**Exercise details**
Pictures excluded, copy all of the data below exactly.

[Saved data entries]
┌────────
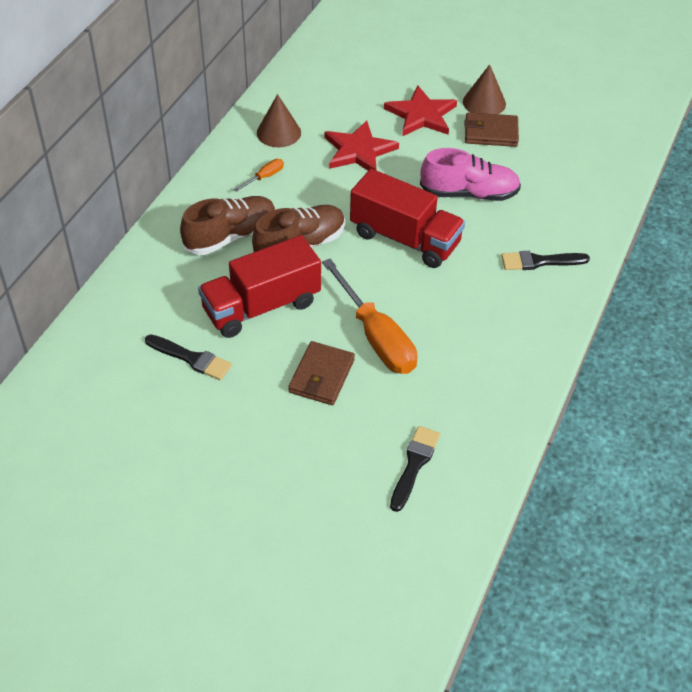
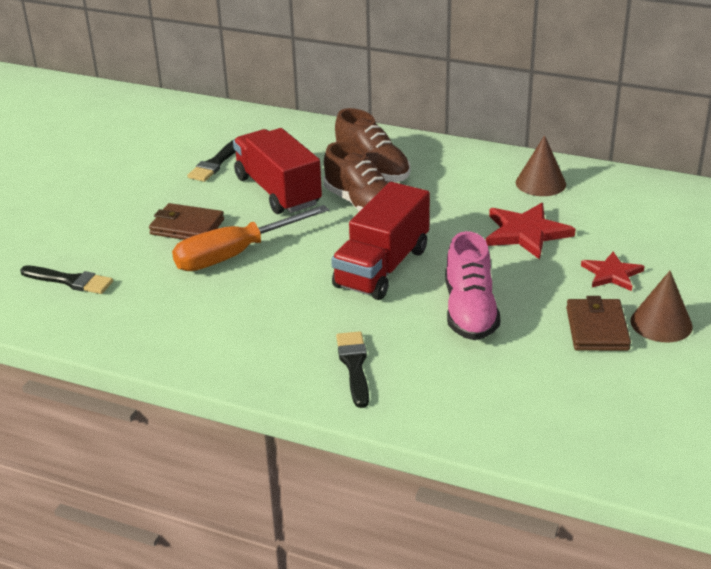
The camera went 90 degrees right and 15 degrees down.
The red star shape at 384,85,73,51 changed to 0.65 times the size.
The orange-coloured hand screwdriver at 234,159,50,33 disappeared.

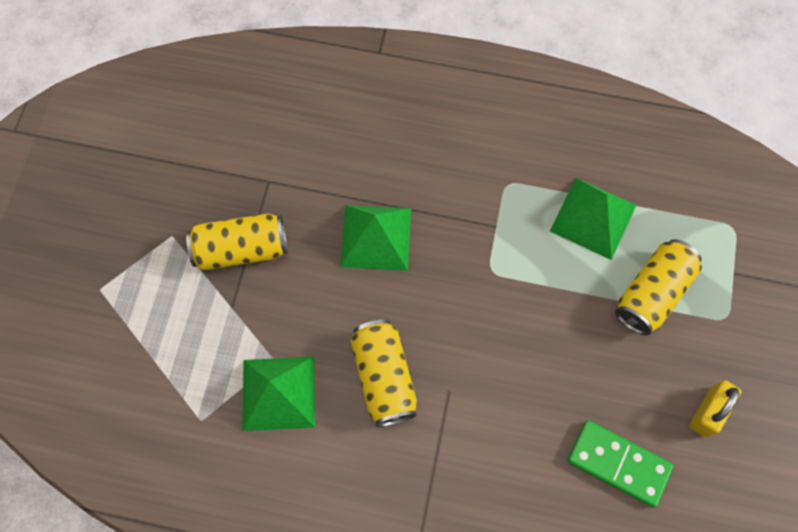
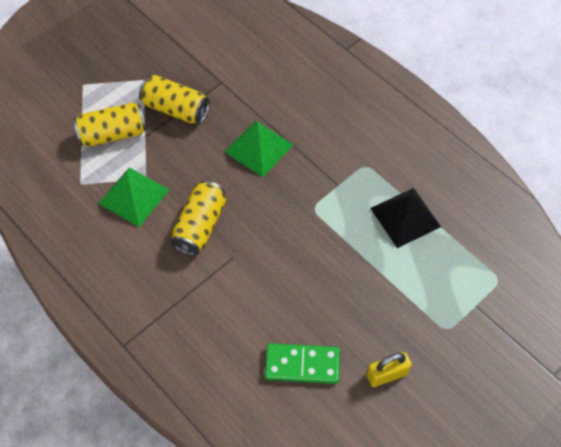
The camera went 35 degrees right and 10 degrees down.
The golden can moved from 615,239,87,97 to 74,102,73,45.
The green domino piece at 567,420,106,88 turned 60 degrees counterclockwise.
The green pyramid shape at 550,178,86,82 became the ebony pyramid shape at 370,188,71,60.

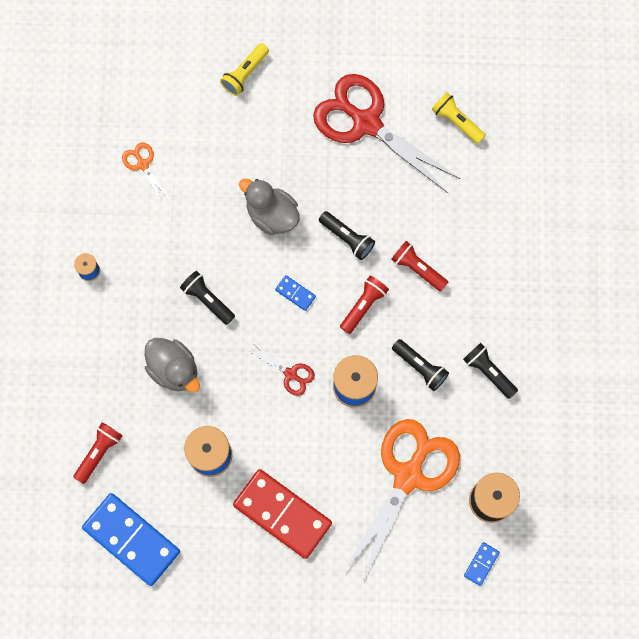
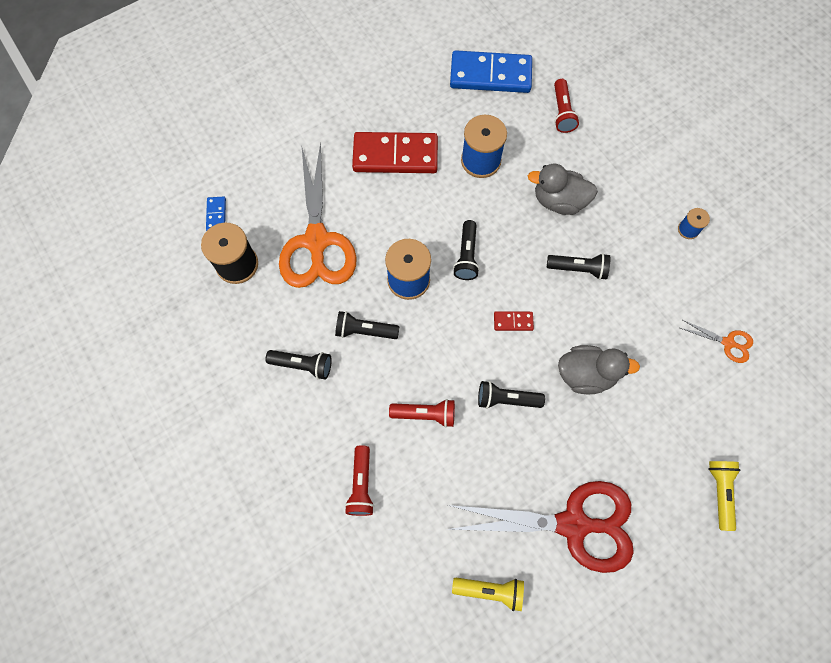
The camera went 145 degrees right and 5 degrees down.
The red torch moved from 340,276,49,58 to 345,445,29,71.
The red pair of scissors at 250,345,65,51 was replaced by the ebony torch at 453,220,27,60.
The royal blue domino piece at 275,275,41,36 became the red domino piece at 494,311,40,20.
└────────
**Solution for this task**
The camera went 90 degrees right and 15 degrees down.
The red star shape at 384,85,73,51 changed to 0.65 times the size.
The orange-coloured hand screwdriver at 234,159,50,33 disappeared.

The camera went 35 degrees right and 10 degrees down.
The golden can moved from 615,239,87,97 to 74,102,73,45.
The green domino piece at 567,420,106,88 turned 60 degrees counterclockwise.
The green pyramid shape at 550,178,86,82 became the ebony pyramid shape at 370,188,71,60.

The camera went 145 degrees right and 5 degrees down.
The red torch moved from 340,276,49,58 to 345,445,29,71.
The red pair of scissors at 250,345,65,51 was replaced by the ebony torch at 453,220,27,60.
The royal blue domino piece at 275,275,41,36 became the red domino piece at 494,311,40,20.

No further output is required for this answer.